What is needed is an exact copy of the entries, with the pictures excluded.
[RECORDS SHOWN]
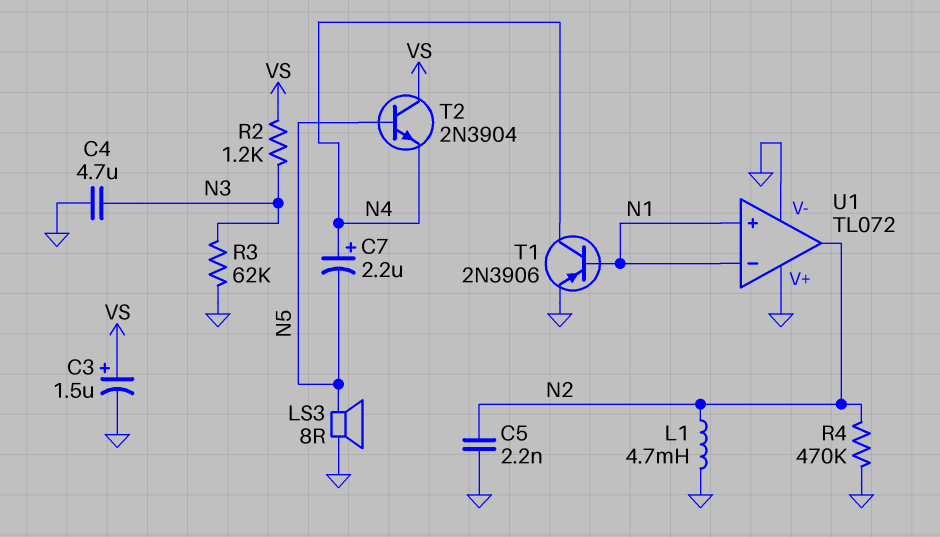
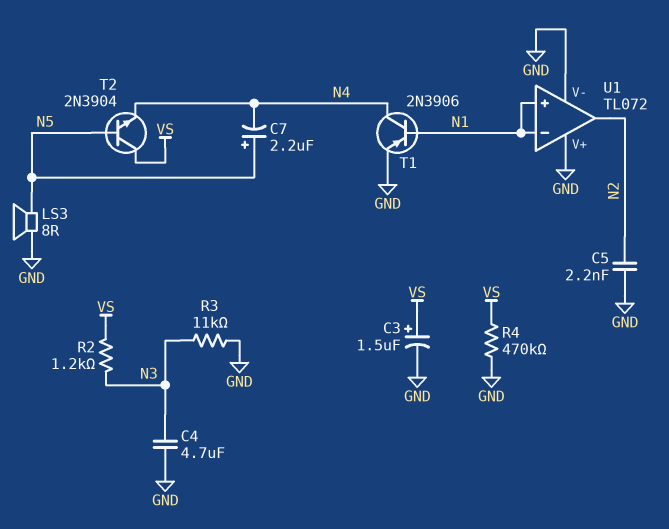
C7: 2.2uF (plus N4, minus N5) -> 2.2uF (plus N5, minus N4)
L1: 4.7mH (GND, N2) -> none
R3: 62k (GND, N3) -> 11k (GND, N3)
R4: 470k (GND, N2) -> 470k (GND, VS)

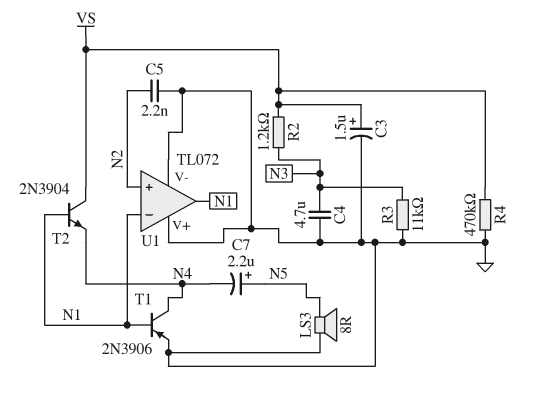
T2: NPN 2N3904 (B N5, C VS, E N4) -> NPN 2N3904 (B N1, C VS, E N4)
U1 pin in+: N1 -> N2
U1 pin out: N2 -> N1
[/RECORDS SHOWN]
FINISHED TASK:
C7: 2.2uF (plus N4, minus N5) -> 2.2uF (plus N5, minus N4)
L1: 4.7mH (GND, N2) -> none
R3: 62k (GND, N3) -> 11k (GND, N3)
R4: 470k (GND, N2) -> 470k (GND, VS)

T2: NPN 2N3904 (B N5, C VS, E N4) -> NPN 2N3904 (B N1, C VS, E N4)
U1 pin in+: N1 -> N2
U1 pin out: N2 -> N1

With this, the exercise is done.